▶ [How to complete this task]:
At the line containing "grey glasses: 4 -> 1", start repeating the entries exactly, and continue through the last line.

▶ [Data under study]:

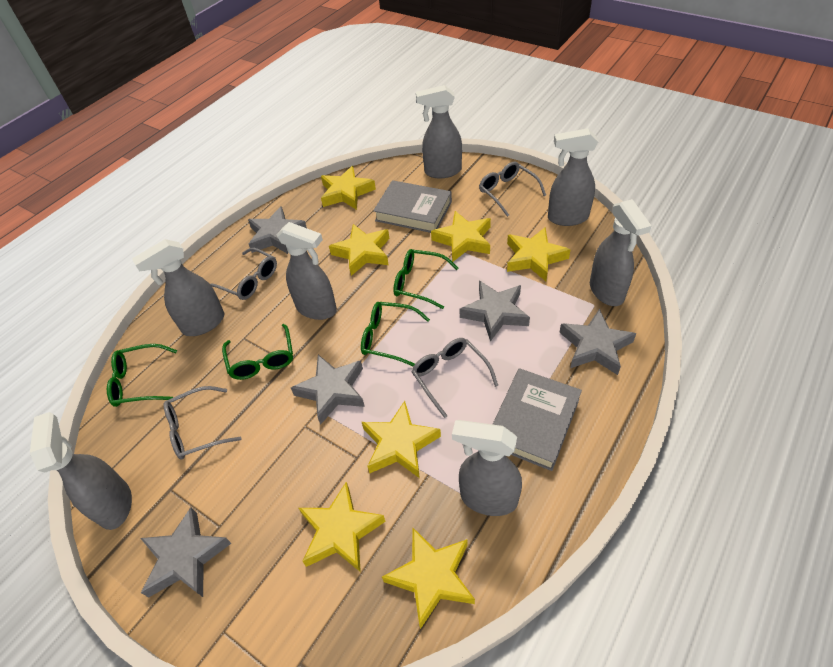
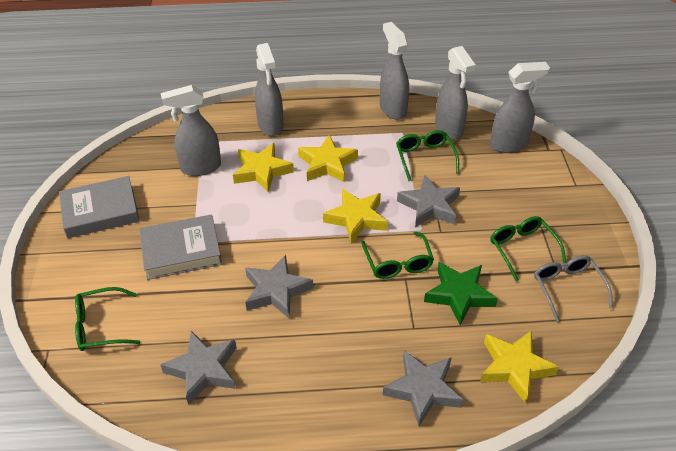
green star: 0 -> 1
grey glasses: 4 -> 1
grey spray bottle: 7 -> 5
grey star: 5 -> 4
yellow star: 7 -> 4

▶ [Response to the exercise]:
grey glasses: 4 -> 1
grey spray bottle: 7 -> 5
grey star: 5 -> 4
yellow star: 7 -> 4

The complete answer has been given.